▶ **Records provided**
"""

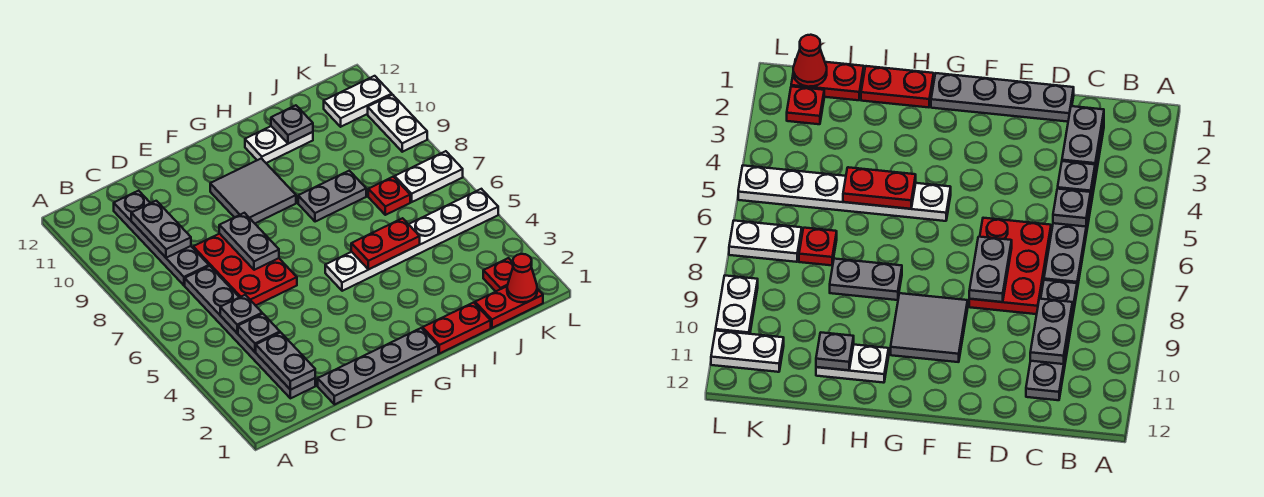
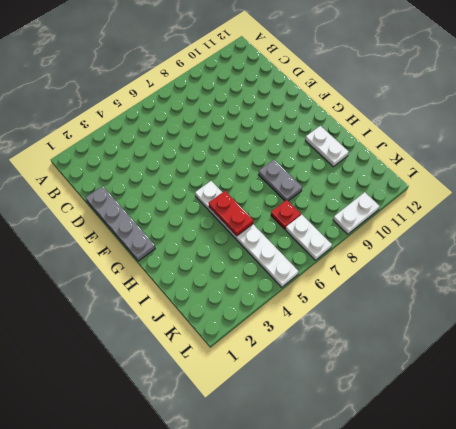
none -> grey plate C2:C7 level 1
none -> grey plate C8:C11 level 1
none -> red plate D6:E8 level 1

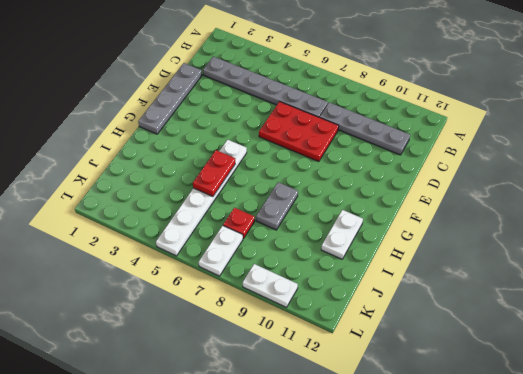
none -> grey tile F9:G10 level 1
none -> red plate H1:I1 level 1
none -> red plate J1:K1 level 1

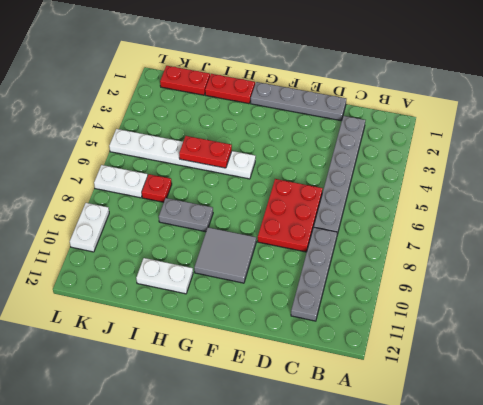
none -> red plate K2 level 1
none -> white plate K11:L11 level 1
none -> grey plate C2:C3 level 2

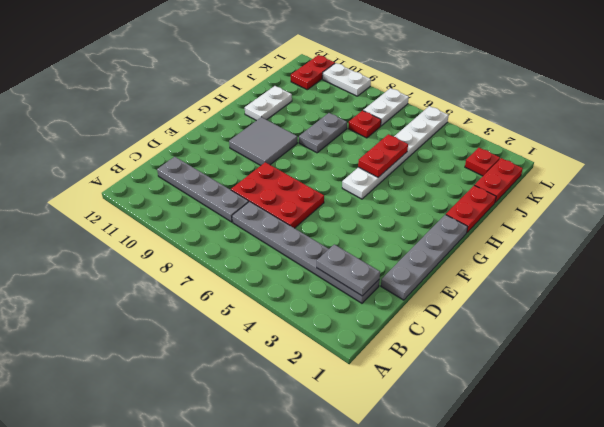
red plate K11:L11 level 1 -> white plate K11:L11 level 1
none -> grey plate C4 level 2
none -> grey plate C5 level 2
none -> grey plate C9:C10 level 2

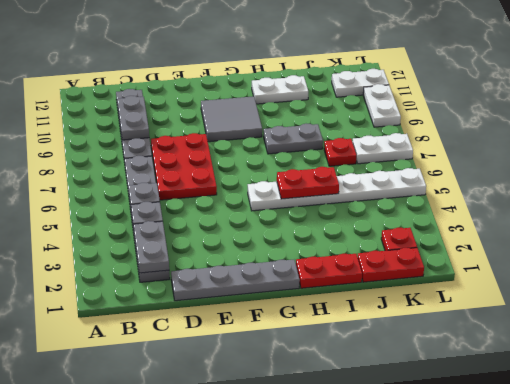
none -> grey plate E7:E8 level 2
none -> grey plate I11 level 2
none -> red cone K1 level 2

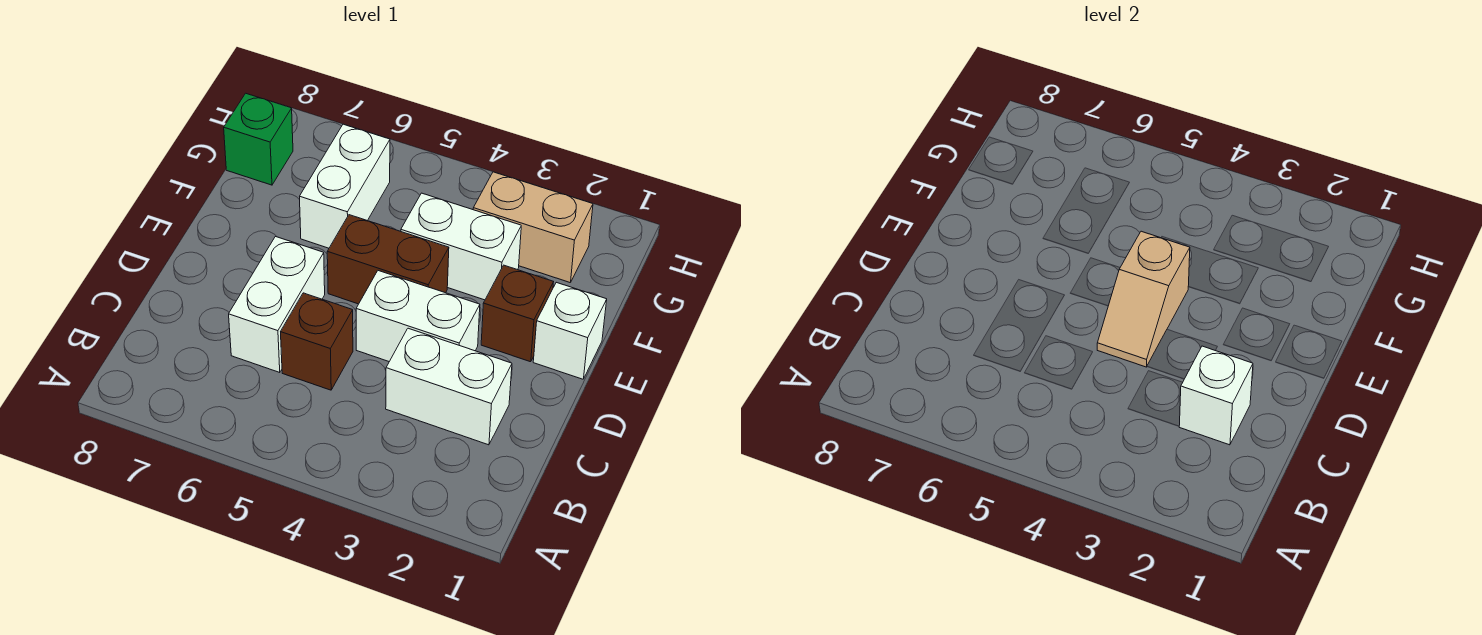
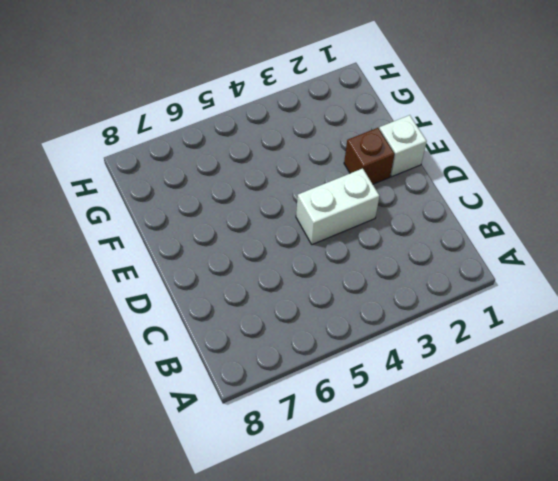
none -> white brick C2:C3 level 1
none -> brown brick C5 level 1
none -> white brick C6:D6 level 1

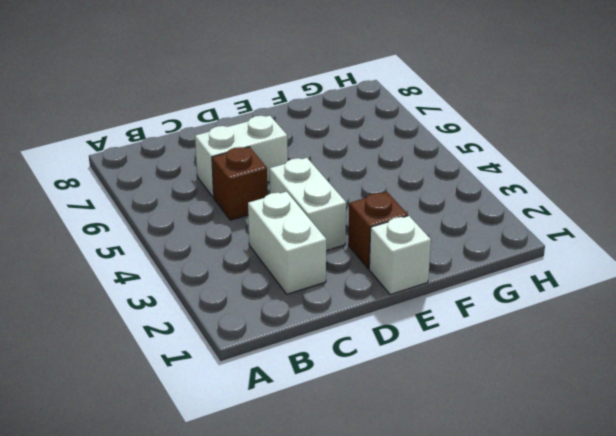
none -> brown brick E4:E5 level 1
none -> white brick F3:F4 level 1
none -> white brick F6:G6 level 1

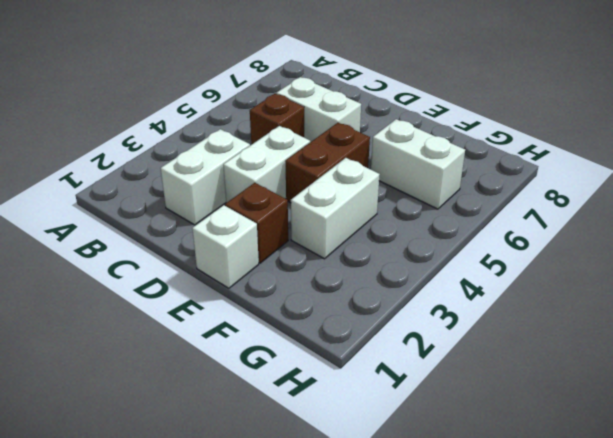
none -> tan brick G2:G3 level 1
none -> green brick G8 level 1
none -> white brick C2 level 2

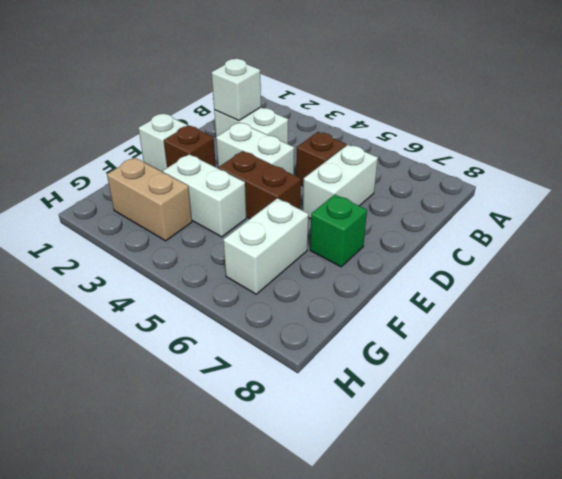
green brick E7 level 1 -> green brick G8 level 1
none -> tan slope D4:E4 level 2 top E

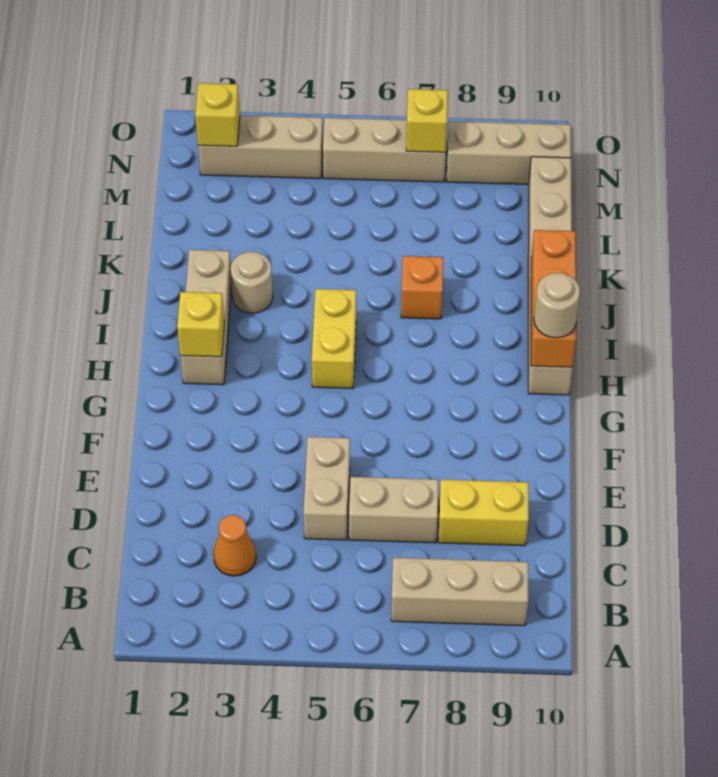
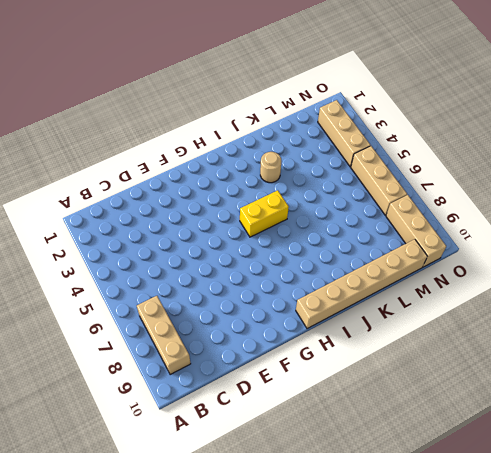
none -> orange cone C3 level 1
none -> tan brick D5:E5 level 1
none -> tan brick D6:D7 level 1

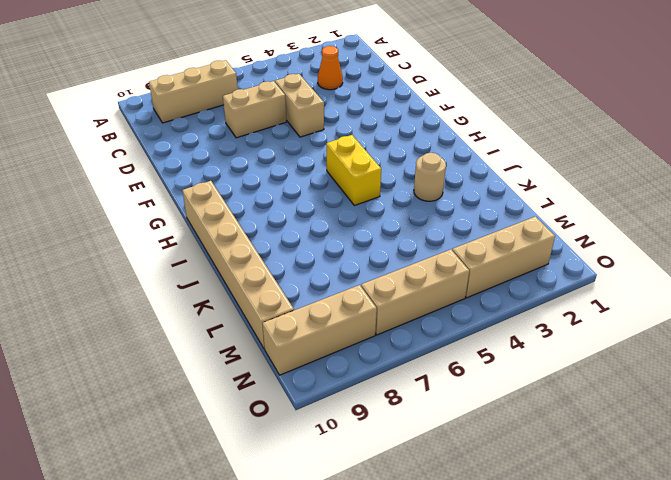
none -> yellow brick D8:D9 level 1
none -> tan brick H2:J2 level 1
none -> orange brick J7 level 1

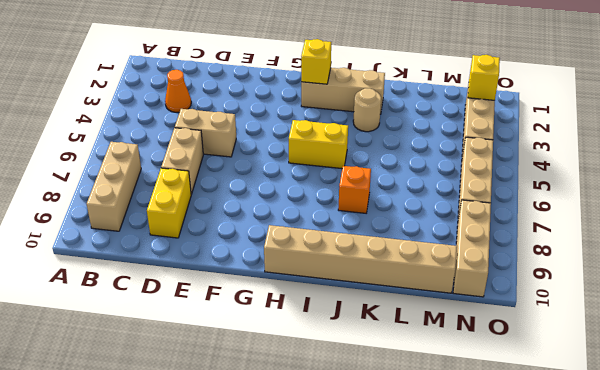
none -> orange brick H10:J10 level 2
none -> yellow brick N7 level 2
none -> tan round brick H10 level 3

"""

▶ **Description of the task**
Your task is to copy only the lines above starting at the one containing "none -> red cone K1 level 2" and ending at the one containing "none -> tan brick D6:D7 level 1". Copy them exactly, both ends included, and omit the pictures.

▶ **Final answer**
none -> red cone K1 level 2

none -> white brick C2:C3 level 1
none -> brown brick C5 level 1
none -> white brick C6:D6 level 1

none -> brown brick E4:E5 level 1
none -> white brick F3:F4 level 1
none -> white brick F6:G6 level 1

none -> tan brick G2:G3 level 1
none -> green brick G8 level 1
none -> white brick C2 level 2

green brick E7 level 1 -> green brick G8 level 1
none -> tan slope D4:E4 level 2 top E

none -> orange cone C3 level 1
none -> tan brick D5:E5 level 1
none -> tan brick D6:D7 level 1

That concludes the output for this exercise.